▶ [TASK GOAL] Restate the full listing precisely as written.

- Opening Delimiter -

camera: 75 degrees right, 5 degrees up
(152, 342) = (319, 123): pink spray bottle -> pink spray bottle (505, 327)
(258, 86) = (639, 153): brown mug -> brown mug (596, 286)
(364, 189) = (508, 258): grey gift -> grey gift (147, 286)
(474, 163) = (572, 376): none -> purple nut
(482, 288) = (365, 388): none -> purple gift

- Closing Delimiter -

▶ [RESULT FOR THIS EXERCISE]
camera: 75 degrees right, 5 degrees up
(152, 342) = (319, 123): pink spray bottle -> pink spray bottle (505, 327)
(258, 86) = (639, 153): brown mug -> brown mug (596, 286)
(364, 189) = (508, 258): grey gift -> grey gift (147, 286)
(474, 163) = (572, 376): none -> purple nut
(482, 288) = (365, 388): none -> purple gift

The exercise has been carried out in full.